The task: In the records below, find the line with "DIGITS2 pin CLK: GP3 -> GP18" and the line with "SOIL: YL-69 -> FC-28". Print both exactly, along with every line between them, and no other line.

Change listing data:

******************************

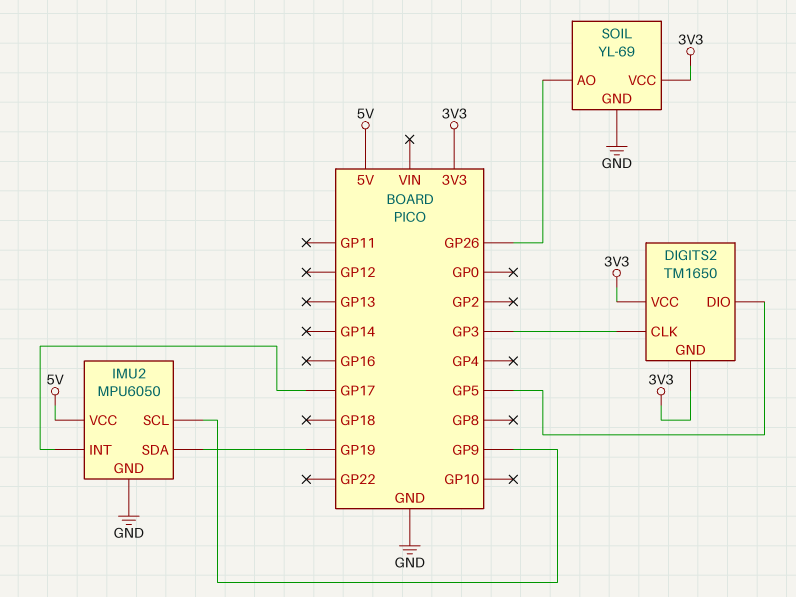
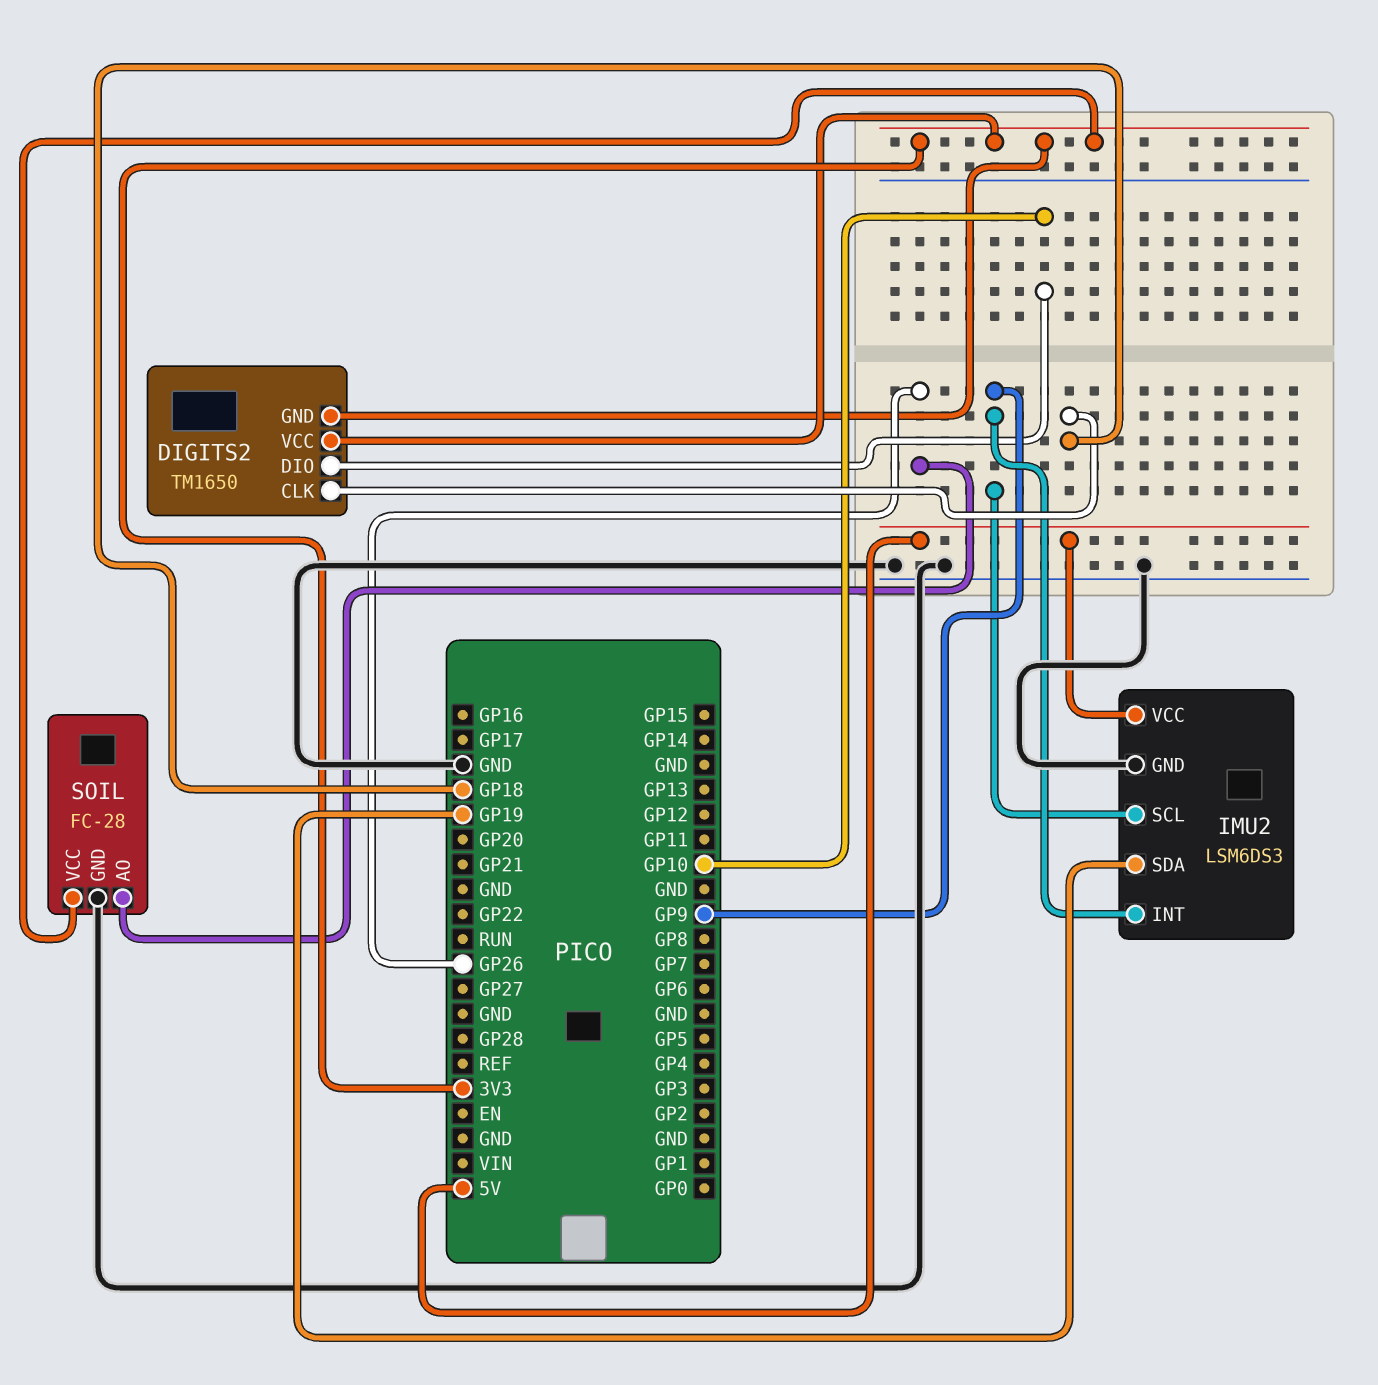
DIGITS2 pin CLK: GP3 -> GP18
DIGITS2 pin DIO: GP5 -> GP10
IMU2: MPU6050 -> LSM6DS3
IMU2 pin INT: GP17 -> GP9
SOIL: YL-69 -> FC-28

******************************

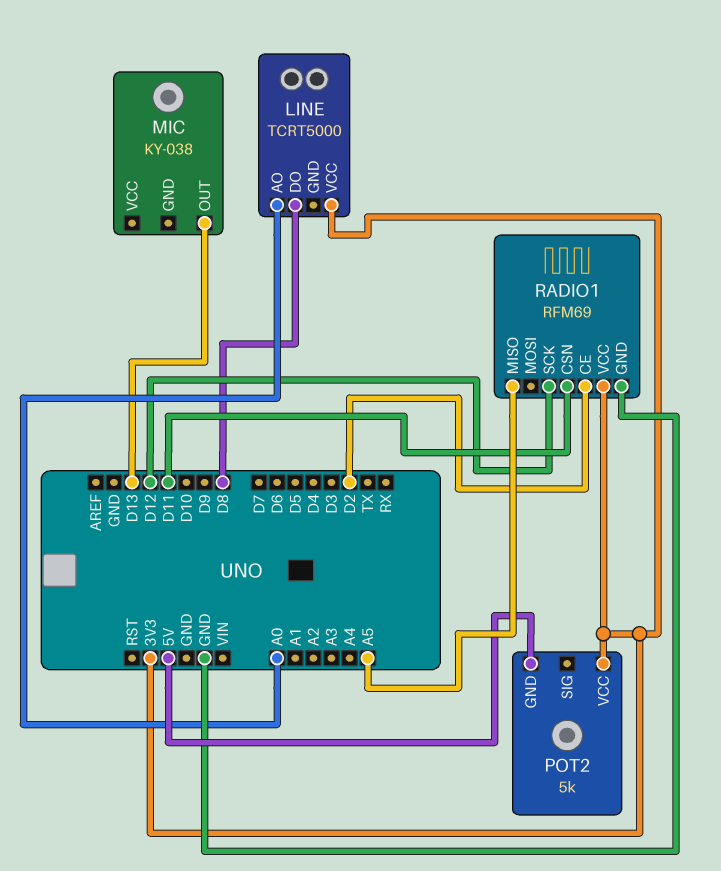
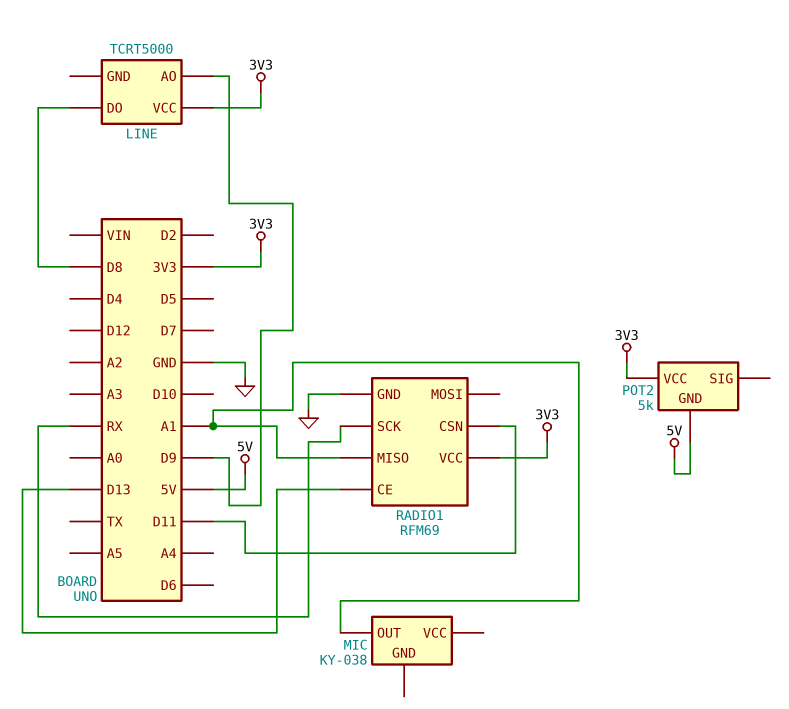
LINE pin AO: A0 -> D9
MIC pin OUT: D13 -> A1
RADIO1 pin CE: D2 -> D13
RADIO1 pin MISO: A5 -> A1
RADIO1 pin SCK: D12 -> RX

******************************

Problem solution:
DIGITS2 pin CLK: GP3 -> GP18
DIGITS2 pin DIO: GP5 -> GP10
IMU2: MPU6050 -> LSM6DS3
IMU2 pin INT: GP17 -> GP9
SOIL: YL-69 -> FC-28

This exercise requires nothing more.